_Supplied data_:

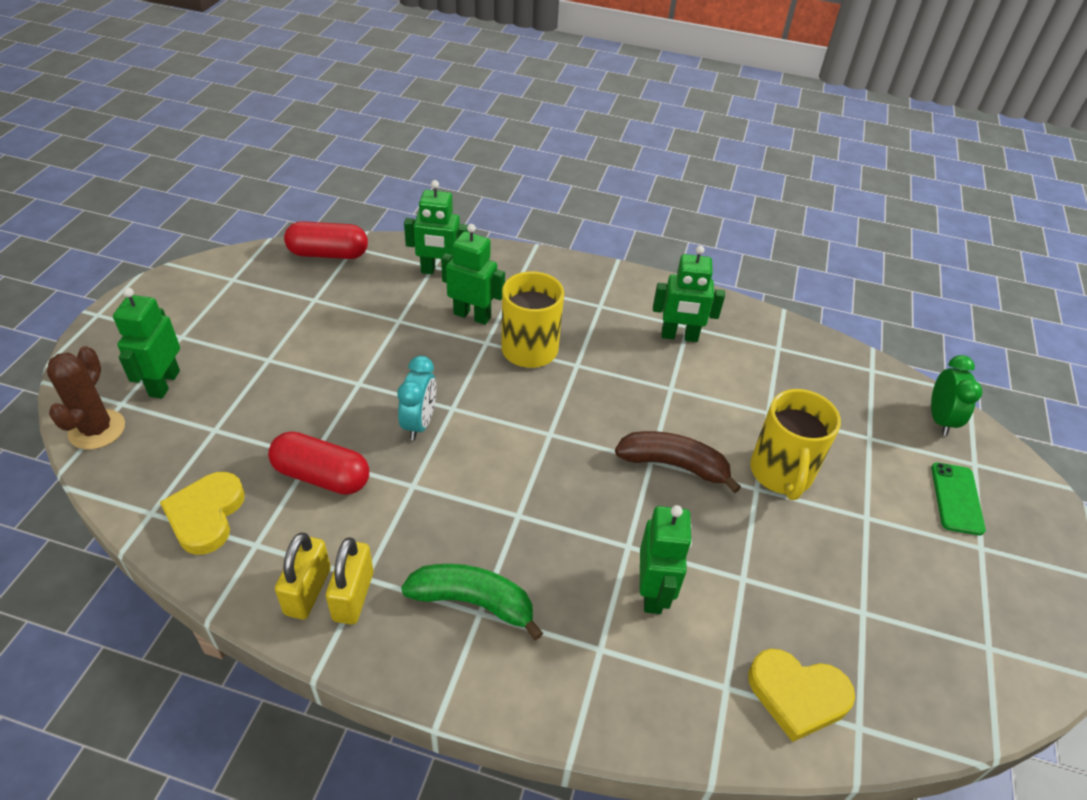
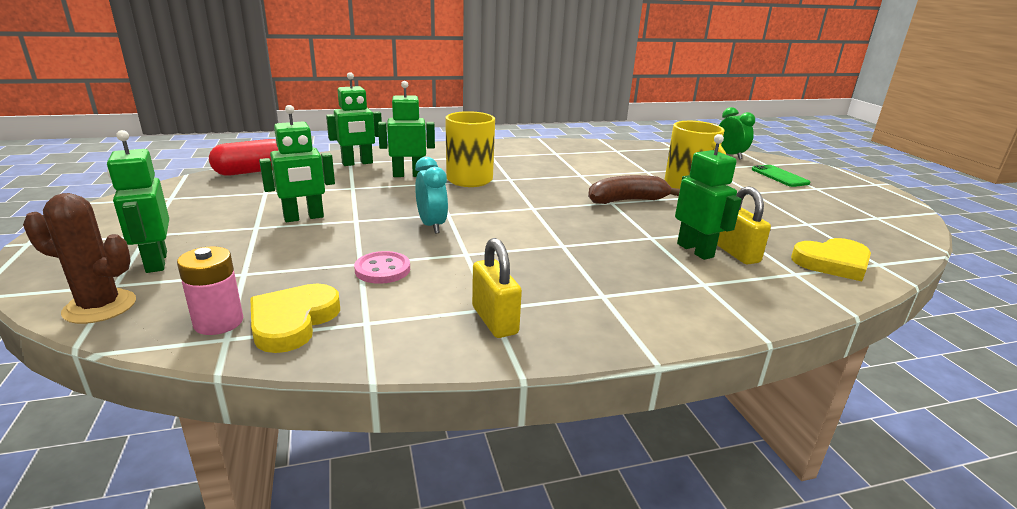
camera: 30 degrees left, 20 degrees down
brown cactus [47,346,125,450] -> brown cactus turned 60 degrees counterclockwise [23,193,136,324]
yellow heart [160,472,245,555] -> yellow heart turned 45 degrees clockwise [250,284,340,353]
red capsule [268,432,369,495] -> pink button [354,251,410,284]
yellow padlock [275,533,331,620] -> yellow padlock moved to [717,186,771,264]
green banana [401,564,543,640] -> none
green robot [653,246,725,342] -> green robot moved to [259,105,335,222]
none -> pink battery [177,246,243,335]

_Directions for this task_: Go through the entries above and report how many lines hold the word "degrees". Nothing but the number is needed.

_Solution to the exercise_: 3